Object change listings:
-*-*-

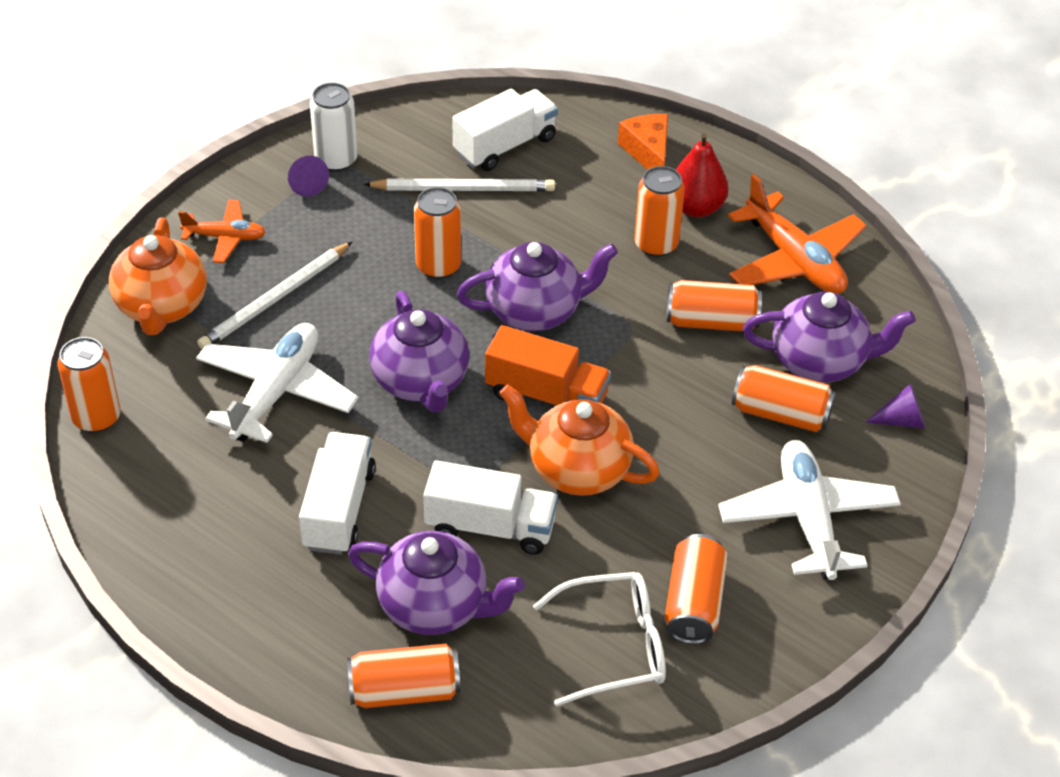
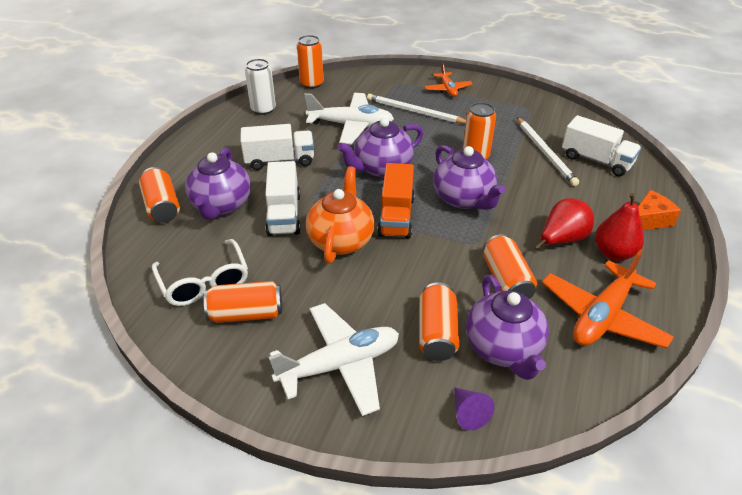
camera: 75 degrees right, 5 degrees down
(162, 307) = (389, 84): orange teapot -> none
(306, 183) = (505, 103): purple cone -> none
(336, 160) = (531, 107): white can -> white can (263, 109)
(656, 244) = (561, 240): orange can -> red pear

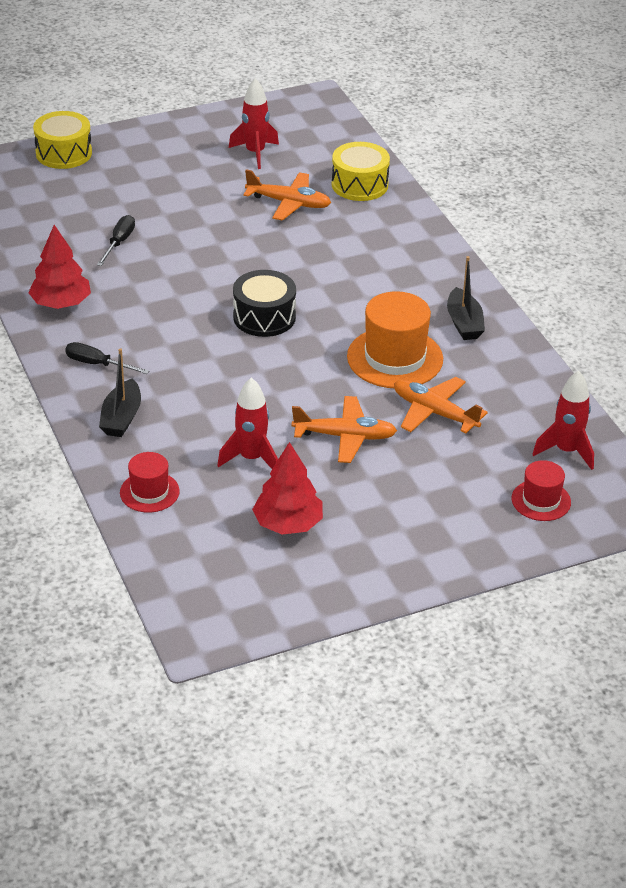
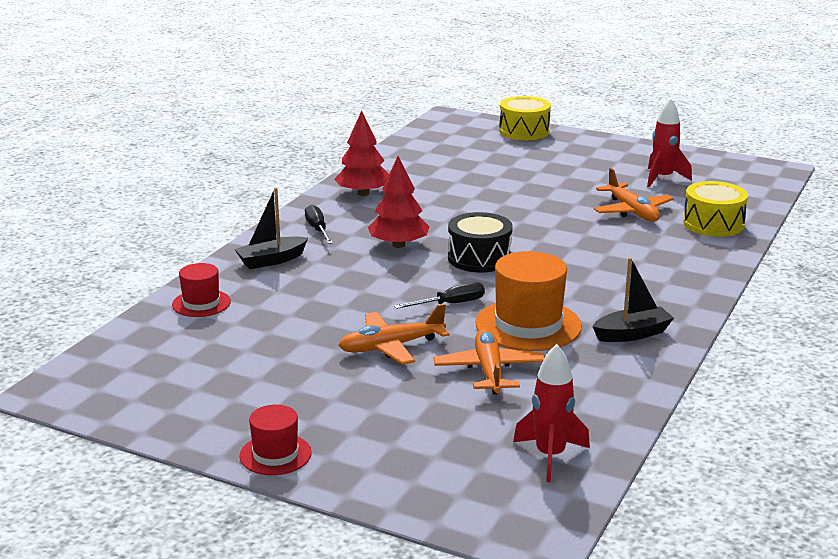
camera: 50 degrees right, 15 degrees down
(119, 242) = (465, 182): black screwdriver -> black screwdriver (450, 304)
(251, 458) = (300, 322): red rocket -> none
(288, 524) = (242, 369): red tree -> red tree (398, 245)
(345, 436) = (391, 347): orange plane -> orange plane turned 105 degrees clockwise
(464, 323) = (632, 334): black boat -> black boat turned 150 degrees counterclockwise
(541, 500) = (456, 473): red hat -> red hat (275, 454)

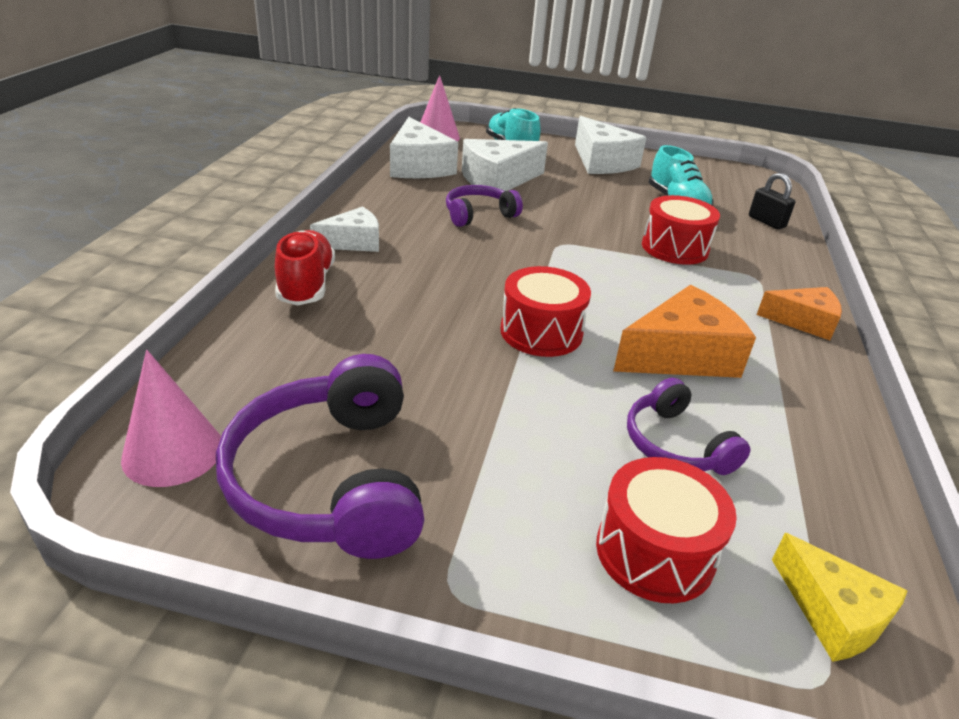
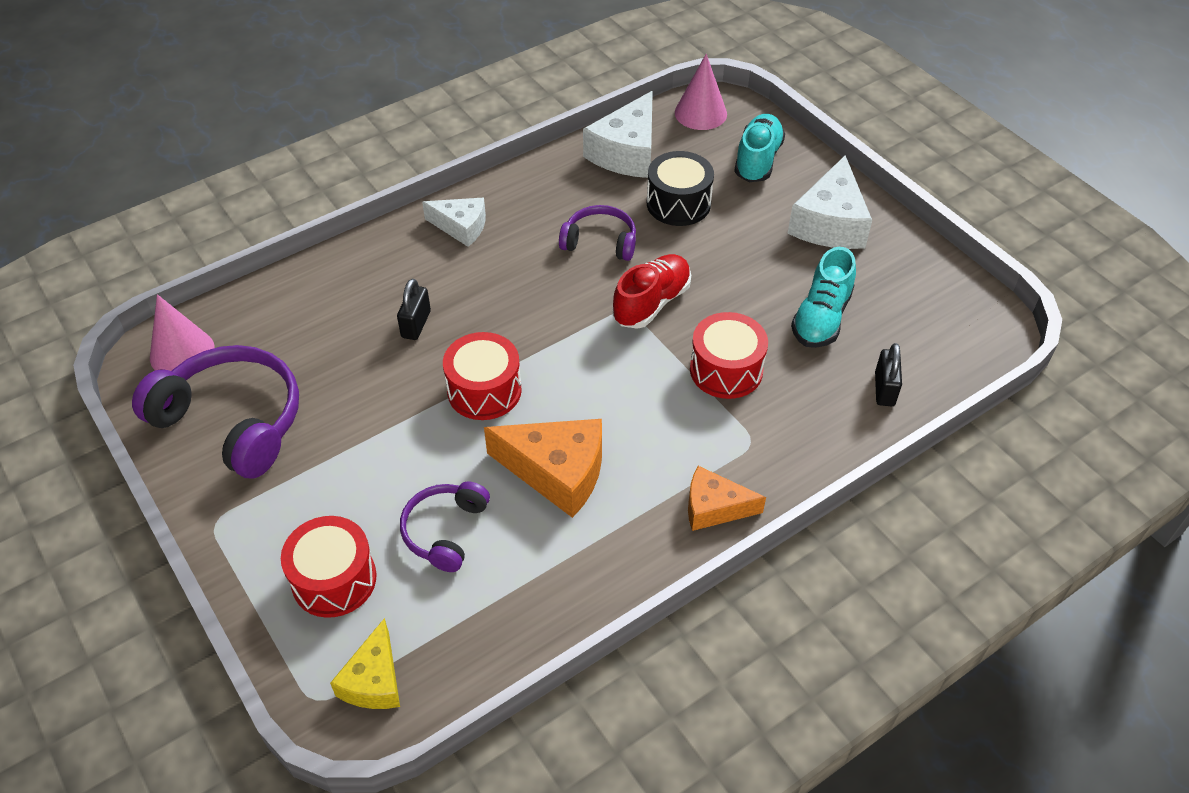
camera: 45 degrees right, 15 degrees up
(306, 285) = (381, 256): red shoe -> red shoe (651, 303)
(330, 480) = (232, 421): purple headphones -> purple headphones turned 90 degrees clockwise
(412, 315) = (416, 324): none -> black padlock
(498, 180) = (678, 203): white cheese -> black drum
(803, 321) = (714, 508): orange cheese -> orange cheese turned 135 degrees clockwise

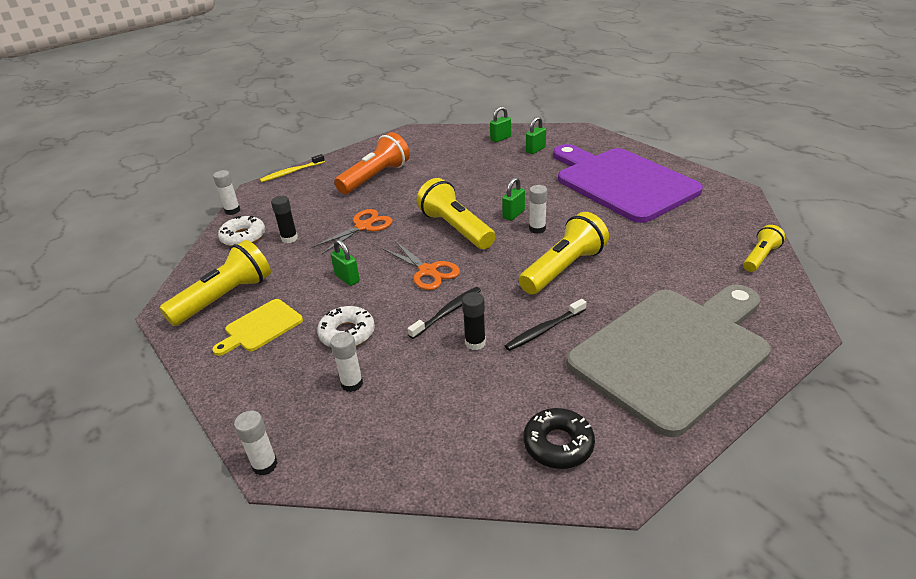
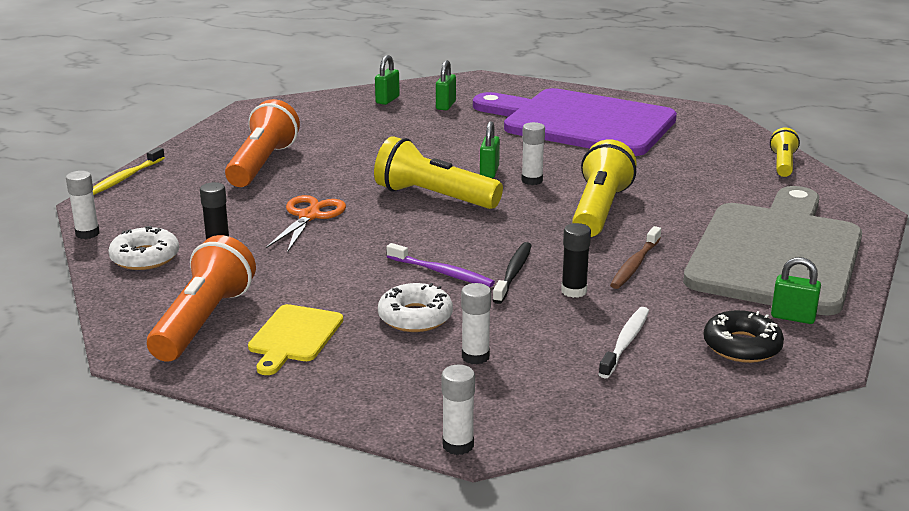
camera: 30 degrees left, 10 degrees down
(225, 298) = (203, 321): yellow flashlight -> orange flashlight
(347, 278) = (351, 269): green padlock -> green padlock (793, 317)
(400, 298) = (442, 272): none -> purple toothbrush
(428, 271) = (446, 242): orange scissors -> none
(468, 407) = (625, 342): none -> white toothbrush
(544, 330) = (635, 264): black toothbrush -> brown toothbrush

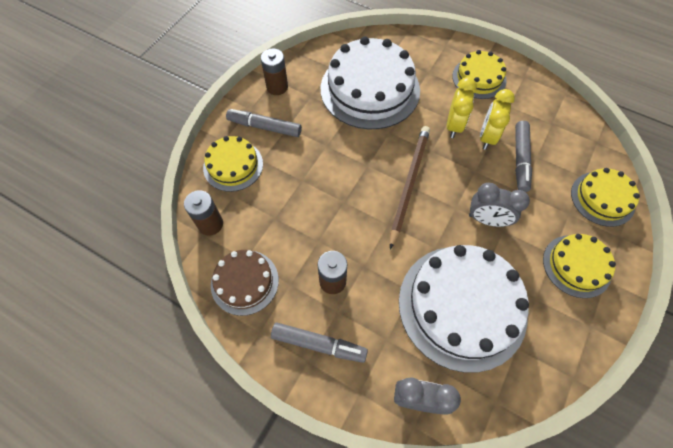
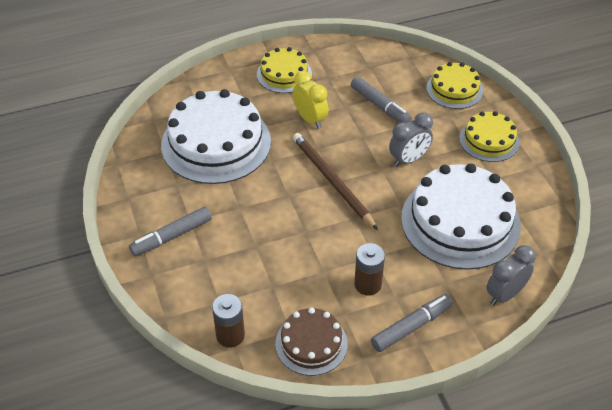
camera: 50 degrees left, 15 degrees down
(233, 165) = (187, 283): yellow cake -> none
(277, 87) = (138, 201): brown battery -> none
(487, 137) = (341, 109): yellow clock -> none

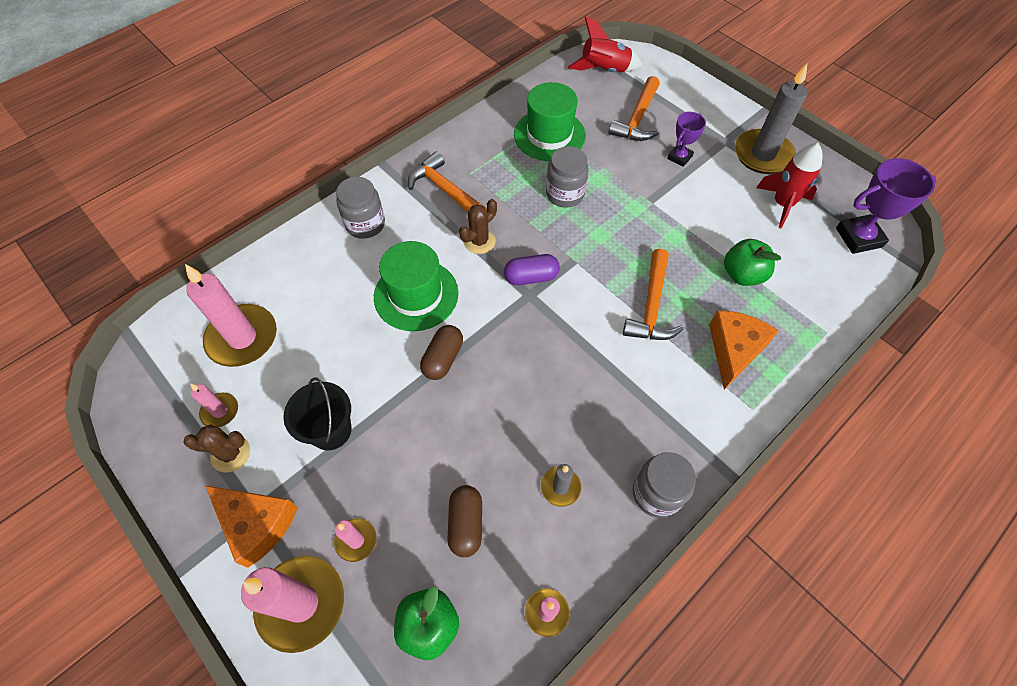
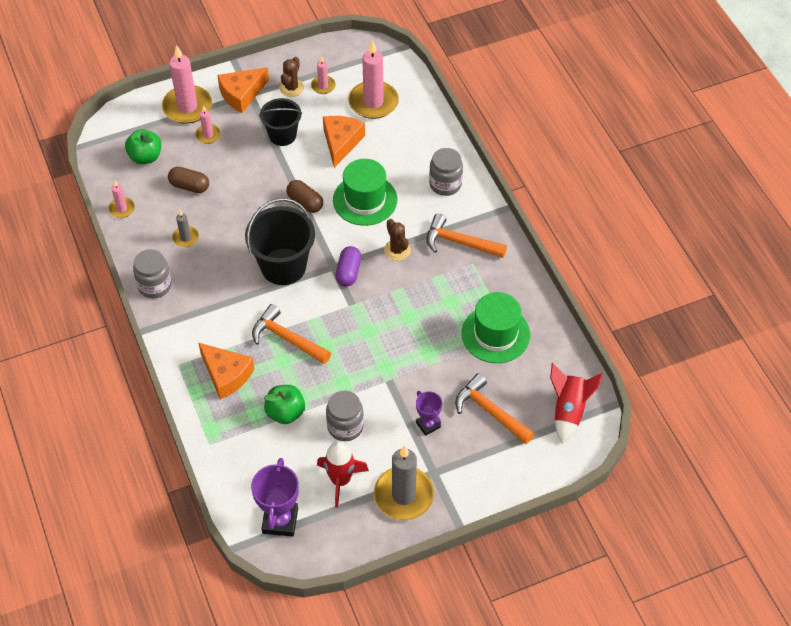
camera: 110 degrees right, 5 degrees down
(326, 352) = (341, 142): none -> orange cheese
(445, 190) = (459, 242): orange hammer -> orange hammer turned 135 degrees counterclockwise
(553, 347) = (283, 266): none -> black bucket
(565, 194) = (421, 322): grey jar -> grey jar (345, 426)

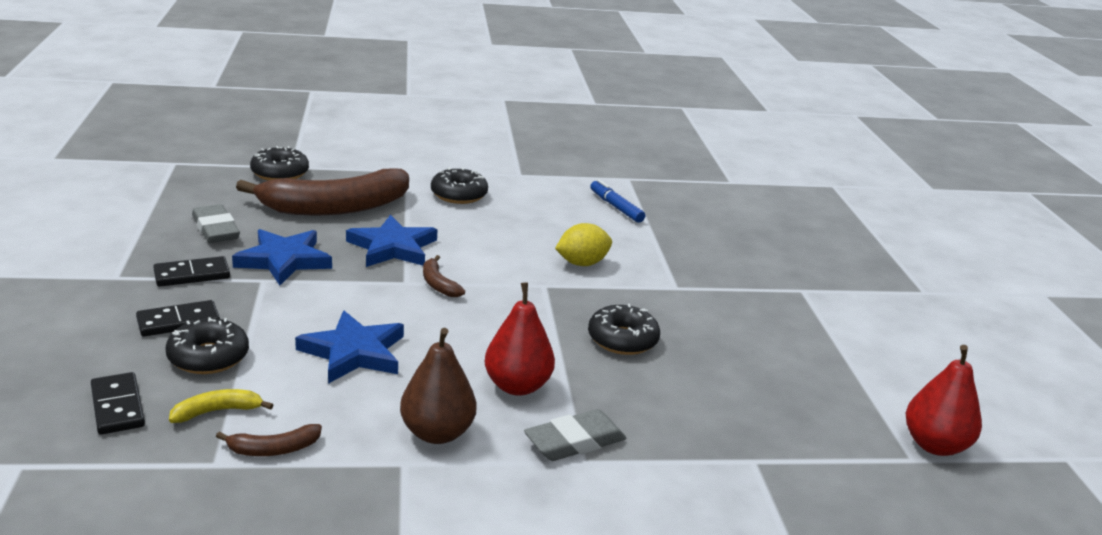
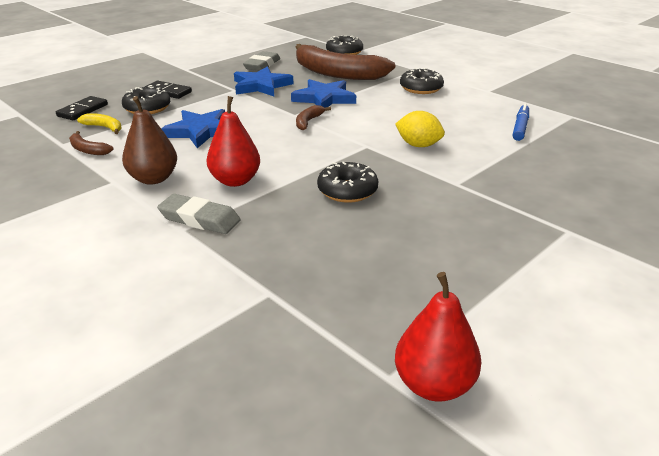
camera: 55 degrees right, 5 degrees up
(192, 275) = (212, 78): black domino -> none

-*-*-

Exercise >>
Your reply should hold only the lines from the one that contains "(553, 347) = (283, 266): none -> black bucket" through the last line of the records above, exact and complete, and no pictures.

Task answer >>
(553, 347) = (283, 266): none -> black bucket
(565, 194) = (421, 322): grey jar -> grey jar (345, 426)

camera: 55 degrees right, 5 degrees up
(192, 275) = (212, 78): black domino -> none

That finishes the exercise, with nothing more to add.